Given data Block Start
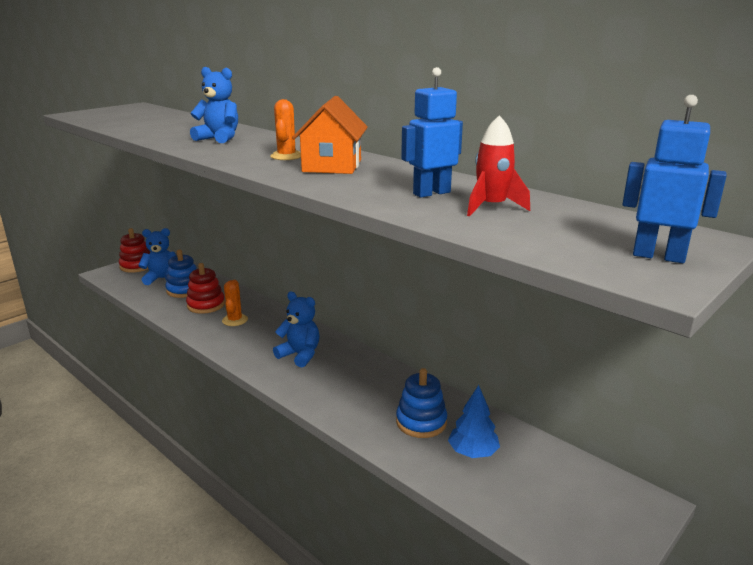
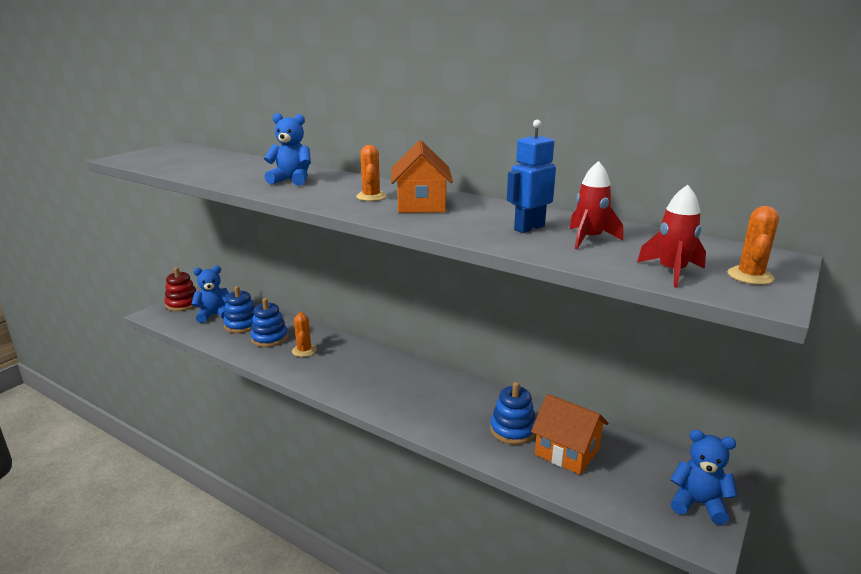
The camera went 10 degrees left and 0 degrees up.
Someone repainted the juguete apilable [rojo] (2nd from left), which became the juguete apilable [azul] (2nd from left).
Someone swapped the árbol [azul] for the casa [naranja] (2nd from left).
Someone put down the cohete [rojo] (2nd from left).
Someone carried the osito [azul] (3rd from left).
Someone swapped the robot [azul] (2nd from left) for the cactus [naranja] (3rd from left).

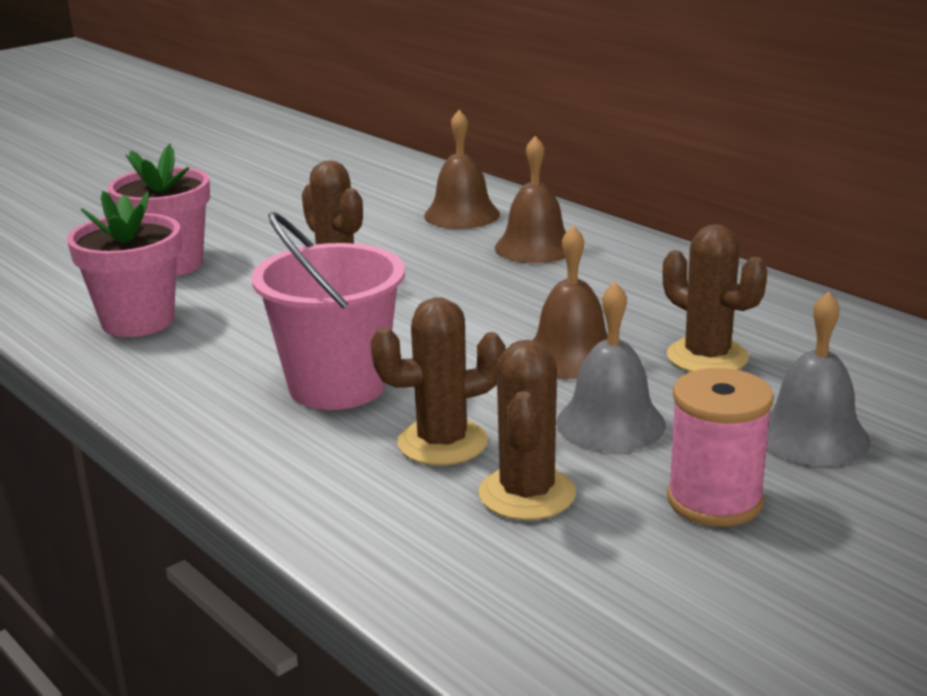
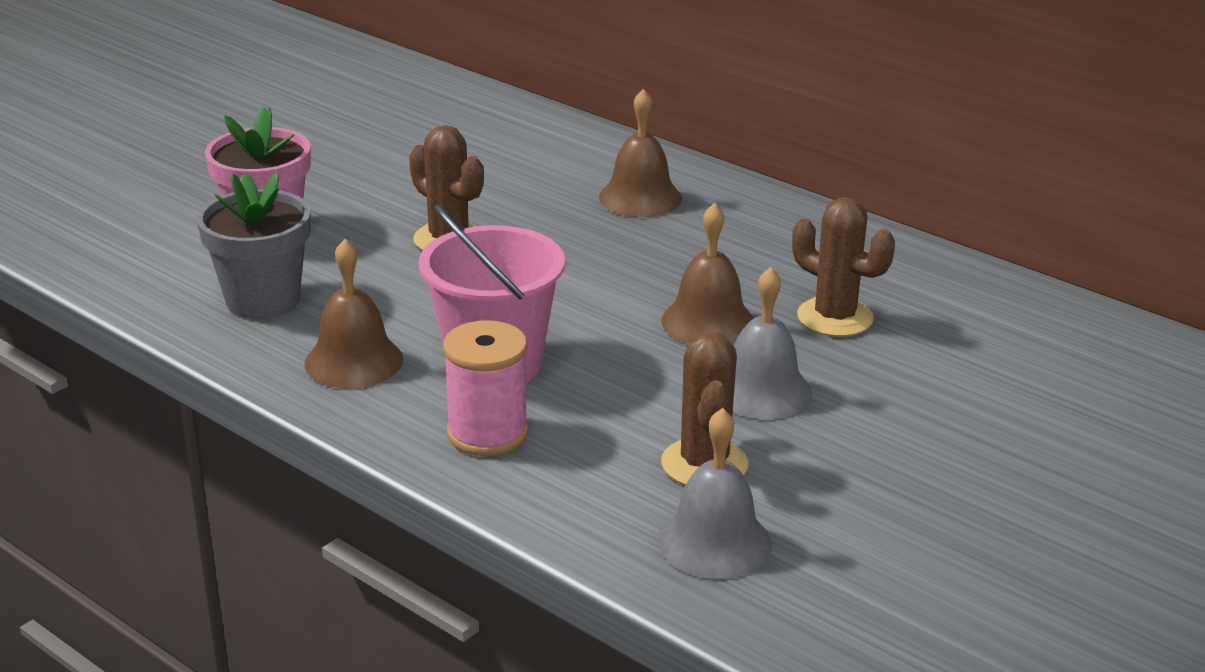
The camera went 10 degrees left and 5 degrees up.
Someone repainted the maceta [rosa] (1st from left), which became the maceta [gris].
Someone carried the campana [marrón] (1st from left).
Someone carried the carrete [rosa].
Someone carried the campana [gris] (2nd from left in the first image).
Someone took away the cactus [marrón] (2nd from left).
Given data Block End
### Task directions
Repeat the listing in full and exactly. Leave any pictures out.

### Answer space
The camera went 10 degrees left and 0 degrees up.
Someone repainted the juguete apilable [rojo] (2nd from left), which became the juguete apilable [azul] (2nd from left).
Someone swapped the árbol [azul] for the casa [naranja] (2nd from left).
Someone put down the cohete [rojo] (2nd from left).
Someone carried the osito [azul] (3rd from left).
Someone swapped the robot [azul] (2nd from left) for the cactus [naranja] (3rd from left).

The camera went 10 degrees left and 5 degrees up.
Someone repainted the maceta [rosa] (1st from left), which became the maceta [gris].
Someone carried the campana [marrón] (1st from left).
Someone carried the carrete [rosa].
Someone carried the campana [gris] (2nd from left in the first image).
Someone took away the cactus [marrón] (2nd from left).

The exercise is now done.